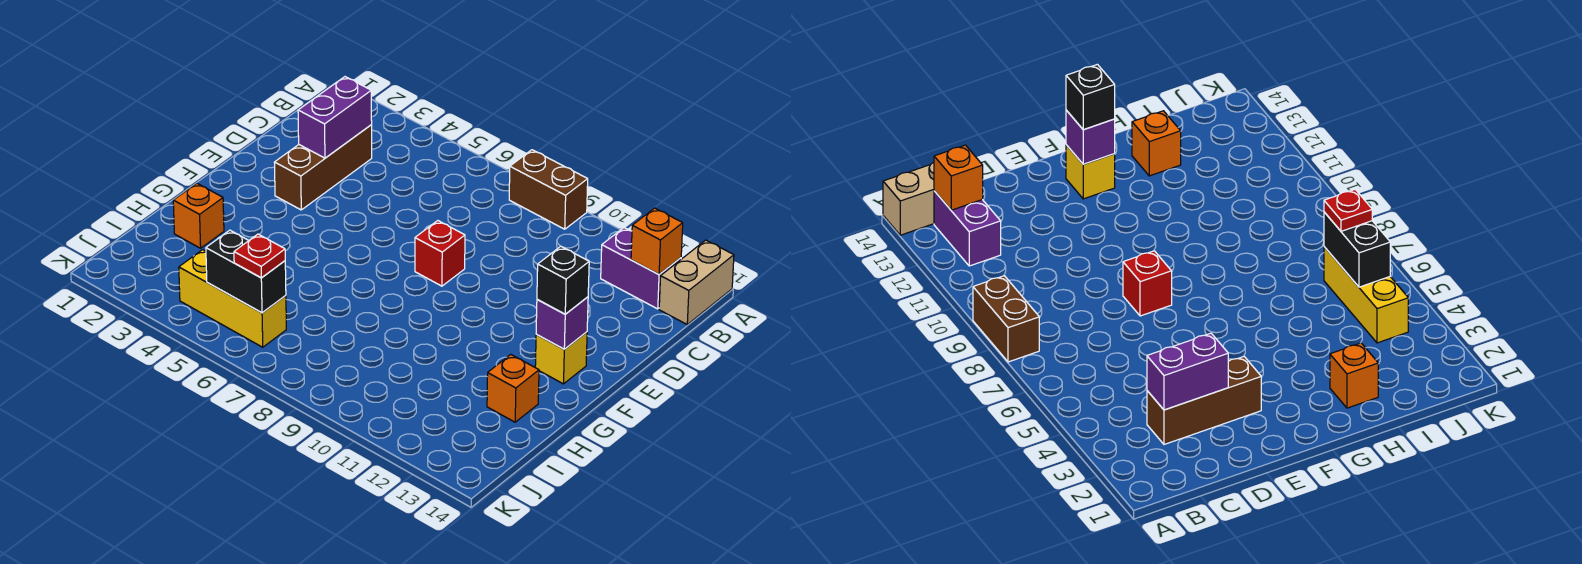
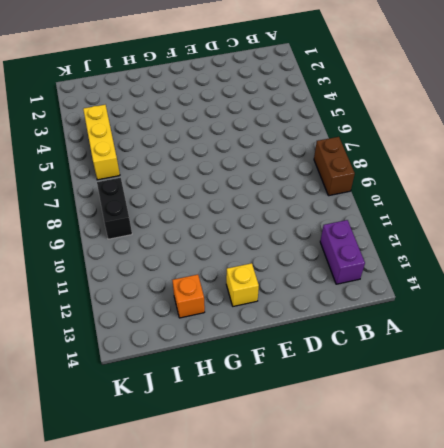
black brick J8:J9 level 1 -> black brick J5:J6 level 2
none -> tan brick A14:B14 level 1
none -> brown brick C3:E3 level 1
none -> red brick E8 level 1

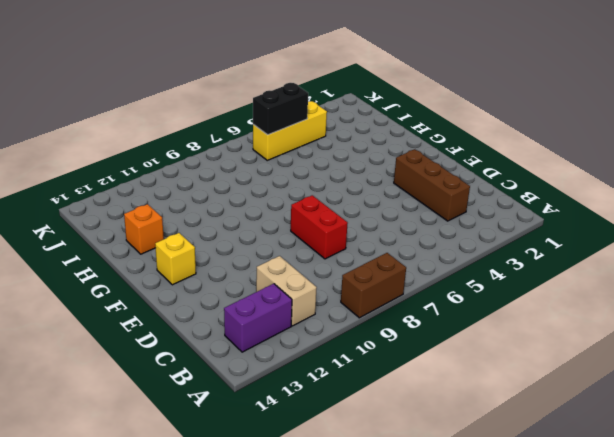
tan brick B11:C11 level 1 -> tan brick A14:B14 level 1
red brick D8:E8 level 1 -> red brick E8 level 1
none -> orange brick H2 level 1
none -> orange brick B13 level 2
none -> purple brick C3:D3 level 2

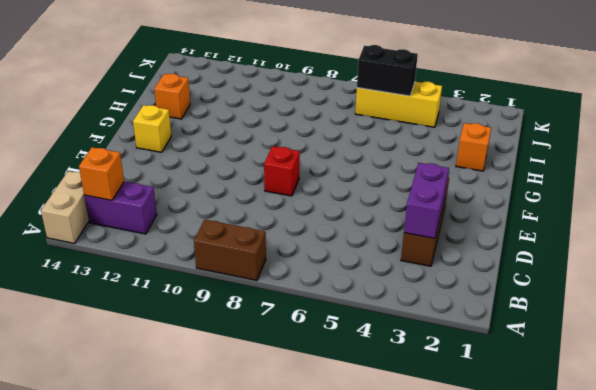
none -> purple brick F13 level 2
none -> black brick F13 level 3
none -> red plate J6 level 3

---

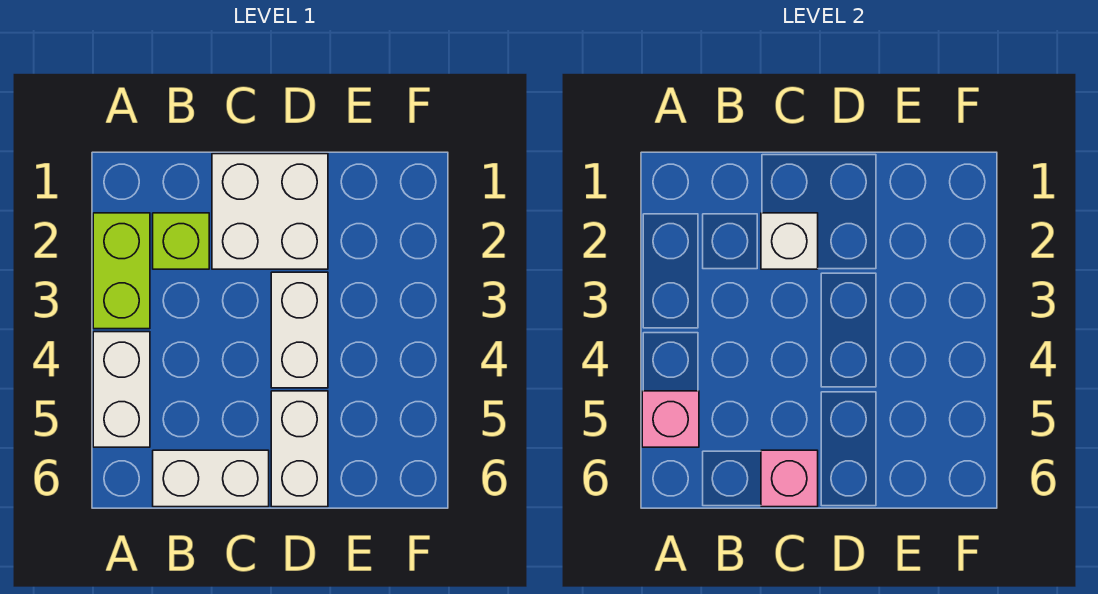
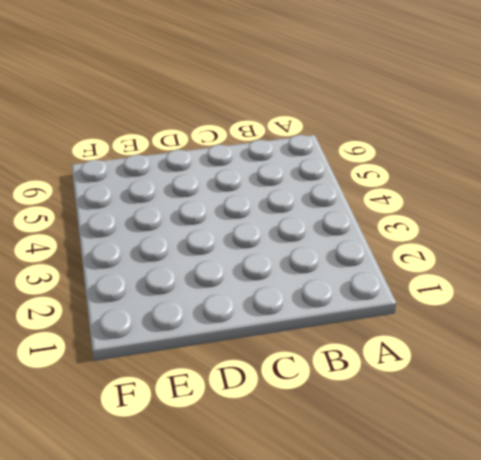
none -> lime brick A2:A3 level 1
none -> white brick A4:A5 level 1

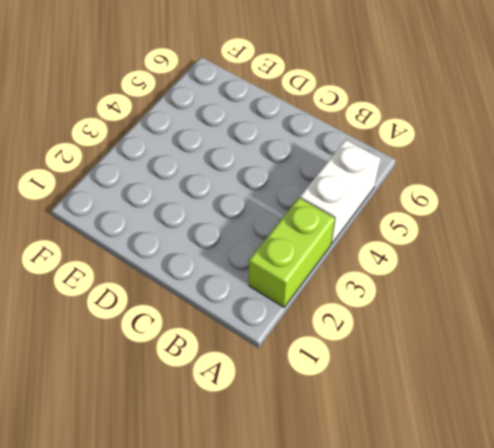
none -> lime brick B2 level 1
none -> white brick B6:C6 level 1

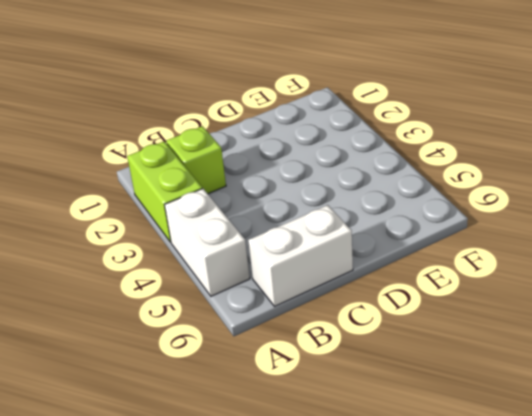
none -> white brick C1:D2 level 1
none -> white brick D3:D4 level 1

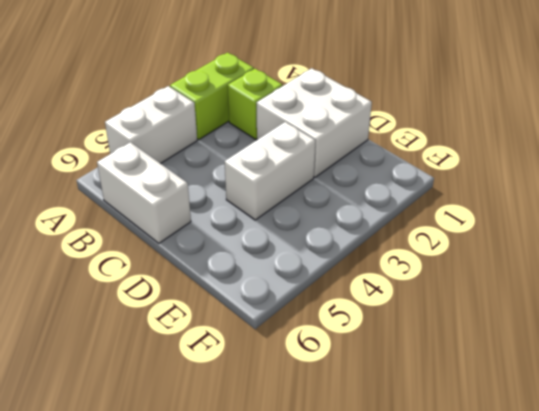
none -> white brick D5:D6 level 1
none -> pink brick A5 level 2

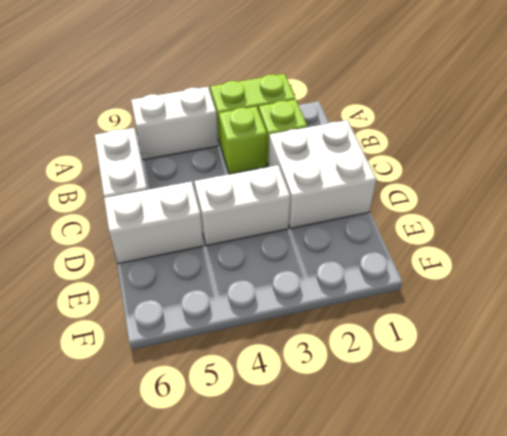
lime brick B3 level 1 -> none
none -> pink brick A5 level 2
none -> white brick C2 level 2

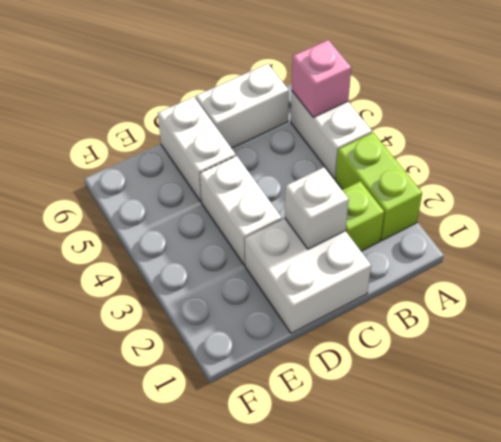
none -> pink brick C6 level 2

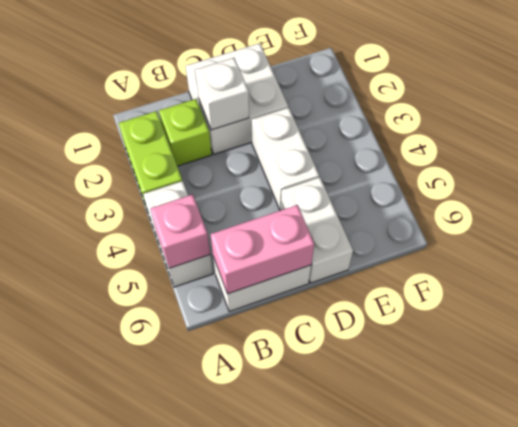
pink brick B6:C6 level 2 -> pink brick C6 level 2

> **WHAT THE EXERCISE ASKS**: Gather all lines of the records that include the word "lime".

> **RESULT OF THE EXERCISE**:
none -> lime brick A2:A3 level 1
none -> lime brick B2 level 1
lime brick B3 level 1 -> none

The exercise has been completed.